■ The problem ■
Every line of the listing is returned unchanged, and every picture is dropped.
======== Extracted records
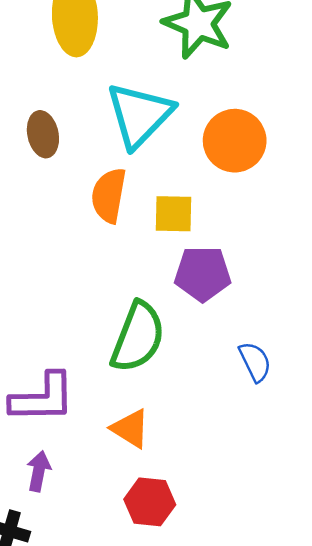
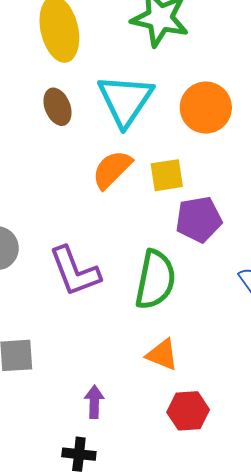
brown ellipse: (43, 134) -> (58, 107), moved
orange semicircle: (109, 195) -> (112, 169), turned 45
purple L-shape: (42, 398) -> (75, 271), moved, turned 80

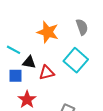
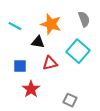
cyan line: (14, 50) -> (15, 26), moved
black triangle: (29, 62) -> (38, 42), moved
================
■ Result below ■
brown ellipse: (43, 134) -> (58, 107), moved
orange semicircle: (109, 195) -> (112, 169), turned 45
purple L-shape: (42, 398) -> (75, 271), moved, turned 80

cyan line: (14, 50) -> (15, 26), moved
black triangle: (29, 62) -> (38, 42), moved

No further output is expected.